Image comparison data
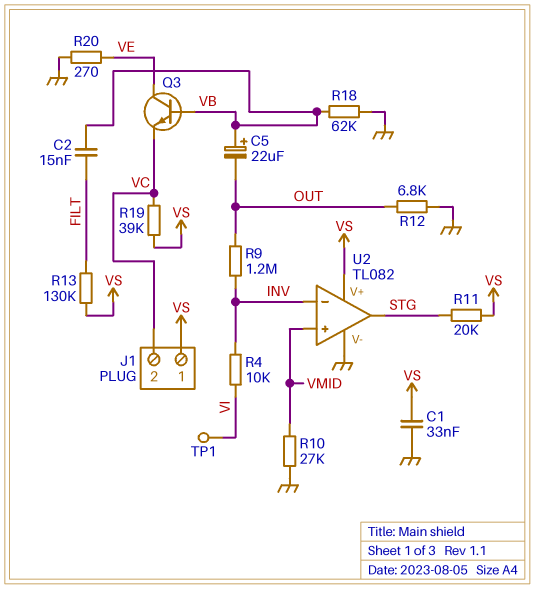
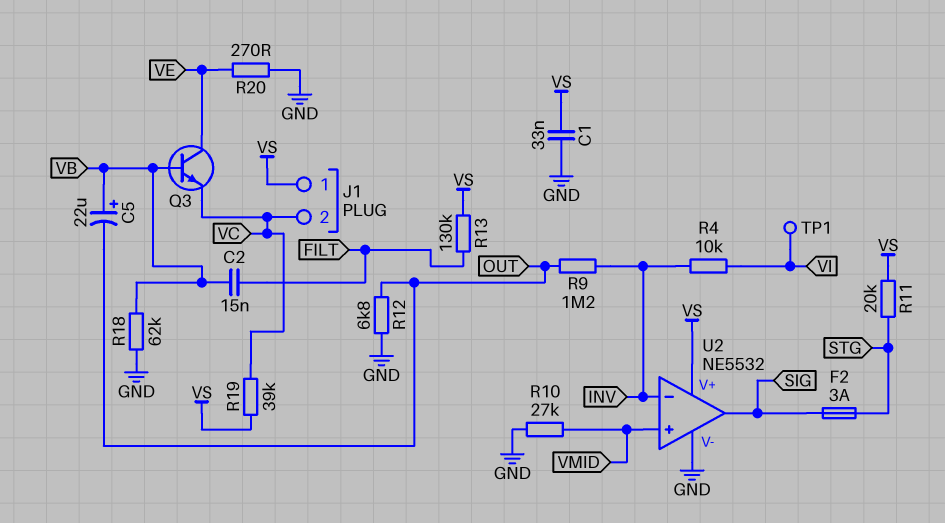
F2: none -> 3A (SIG, STG)
U2: TL082 -> NE5532
U2 pin out: STG -> SIG

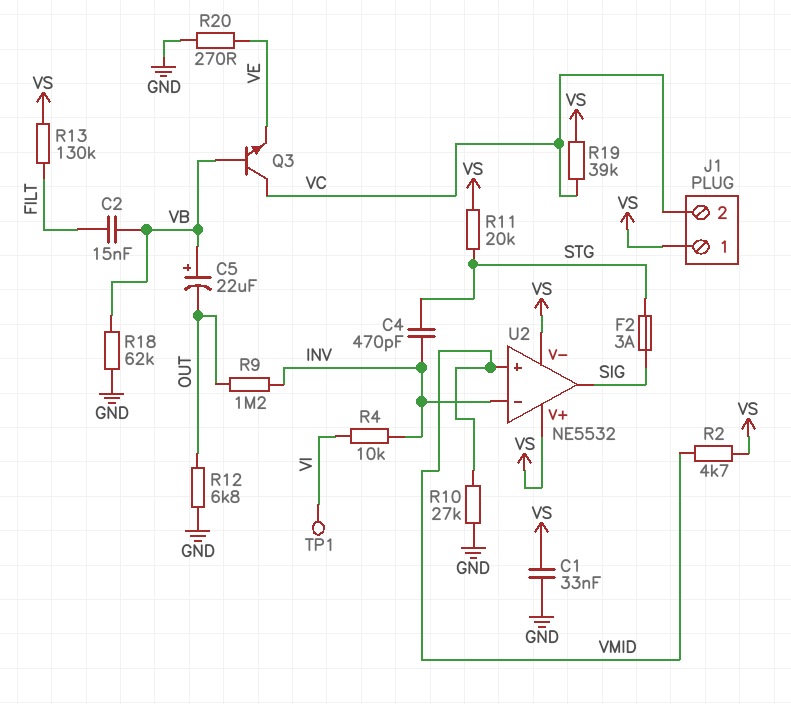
C4: none -> 470pF (INV, STG)
Q3: NPN (B VB, C VE, E VC) -> NPN (B VB, C VC, E VE)
R2: none -> 4.7k (VMID, VS)
U2 pin V-: GND -> VS

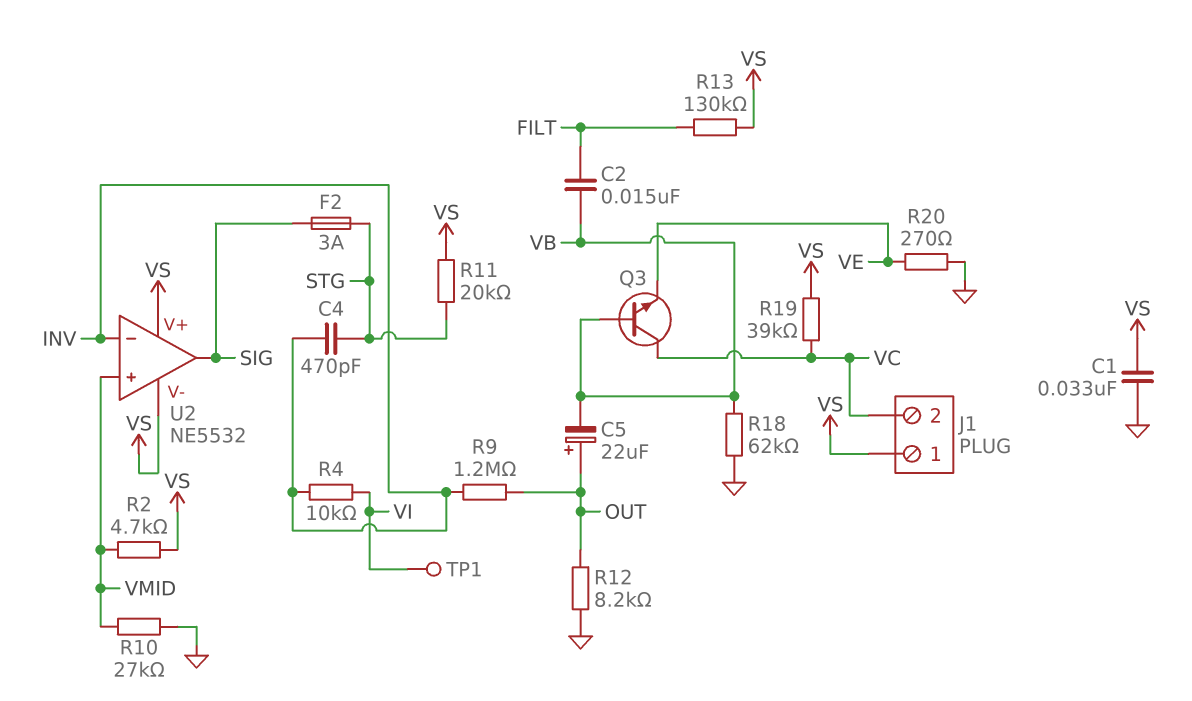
C5: 22uF (plus VB, minus OUT) -> 22uF (plus OUT, minus VB)
R12: 6.8k (GND, OUT) -> 8.2k (GND, OUT)

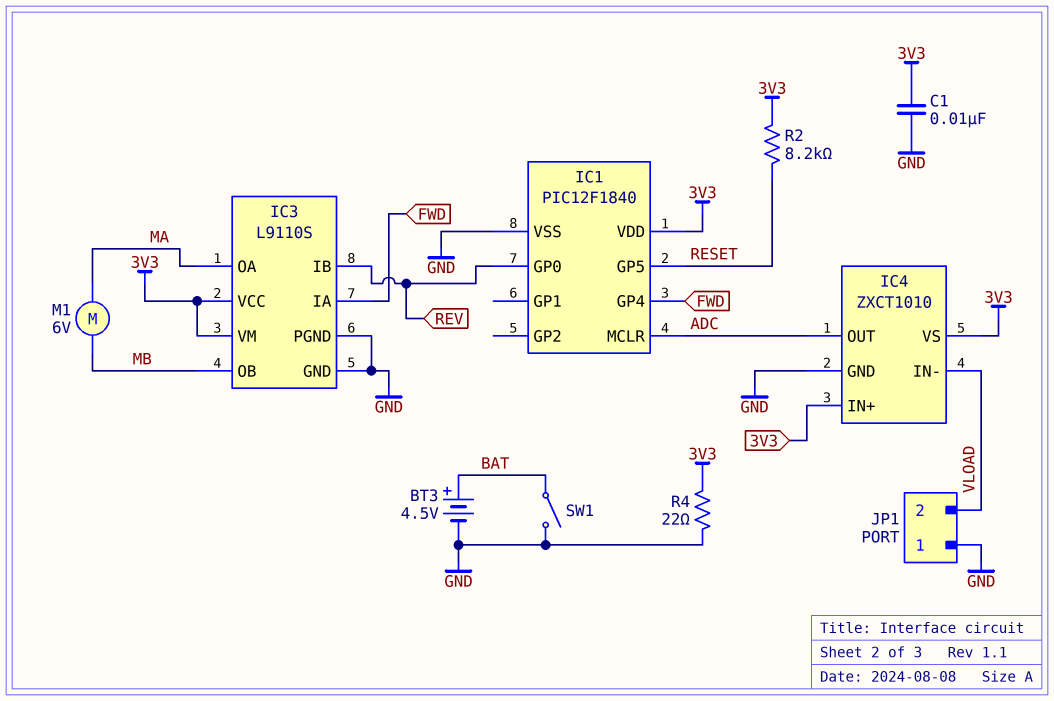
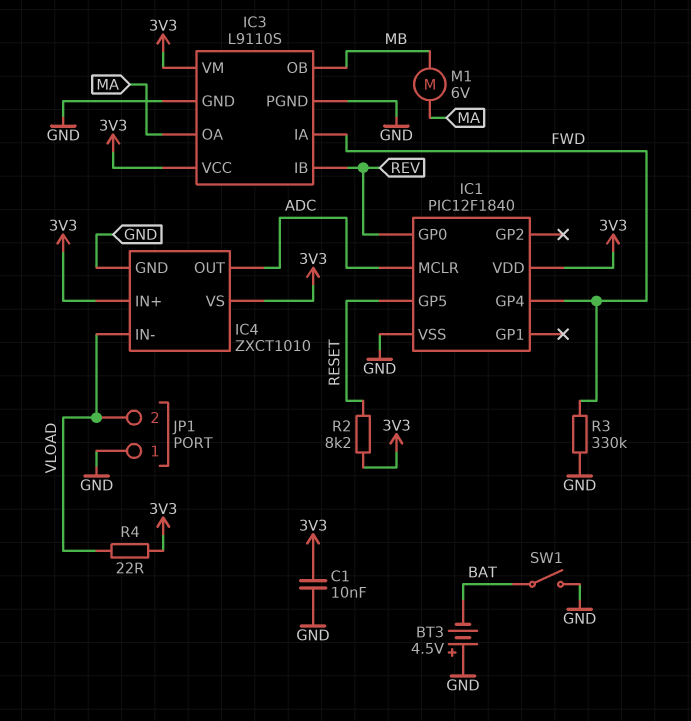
BT3: 4.5V (plus BAT, minus GND) -> 4.5V (plus GND, minus BAT)
R3: none -> 330k (FWD, GND)
R4: 22 (3V3, GND) -> 22 (3V3, VLOAD)

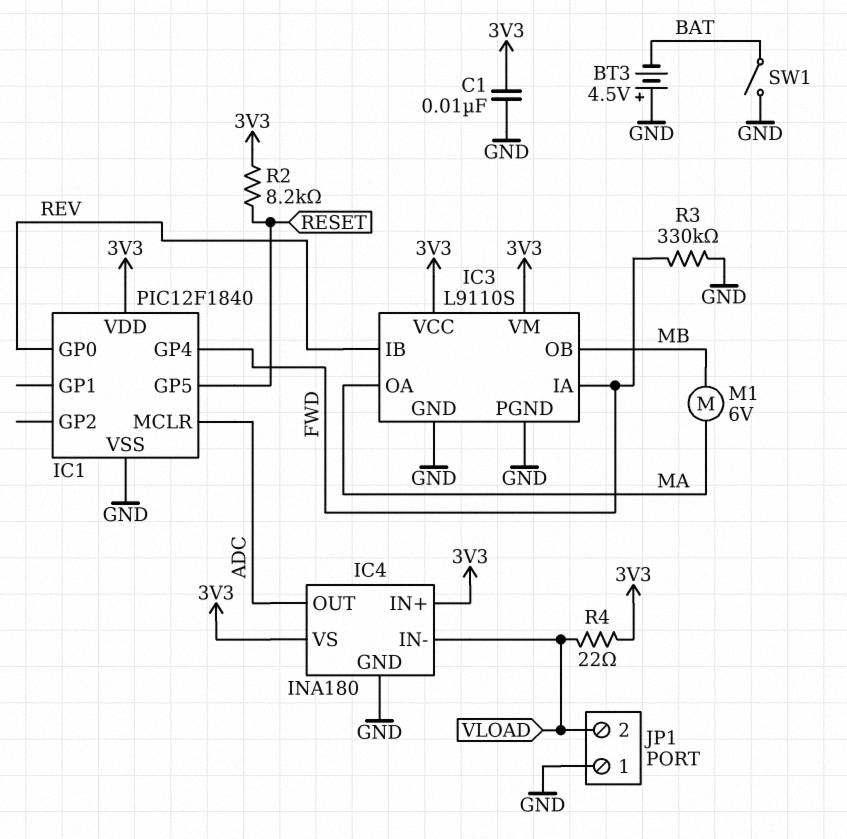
IC4: ZXCT1010 -> INA180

- **PROBLEM DESCRIPTION**
Pictures aside, return all the entries above exactly.

- **RESPONSE AREA**
F2: none -> 3A (SIG, STG)
U2: TL082 -> NE5532
U2 pin out: STG -> SIG

C4: none -> 470pF (INV, STG)
Q3: NPN (B VB, C VE, E VC) -> NPN (B VB, C VC, E VE)
R2: none -> 4.7k (VMID, VS)
U2 pin V-: GND -> VS

C5: 22uF (plus VB, minus OUT) -> 22uF (plus OUT, minus VB)
R12: 6.8k (GND, OUT) -> 8.2k (GND, OUT)

BT3: 4.5V (plus BAT, minus GND) -> 4.5V (plus GND, minus BAT)
R3: none -> 330k (FWD, GND)
R4: 22 (3V3, GND) -> 22 (3V3, VLOAD)

IC4: ZXCT1010 -> INA180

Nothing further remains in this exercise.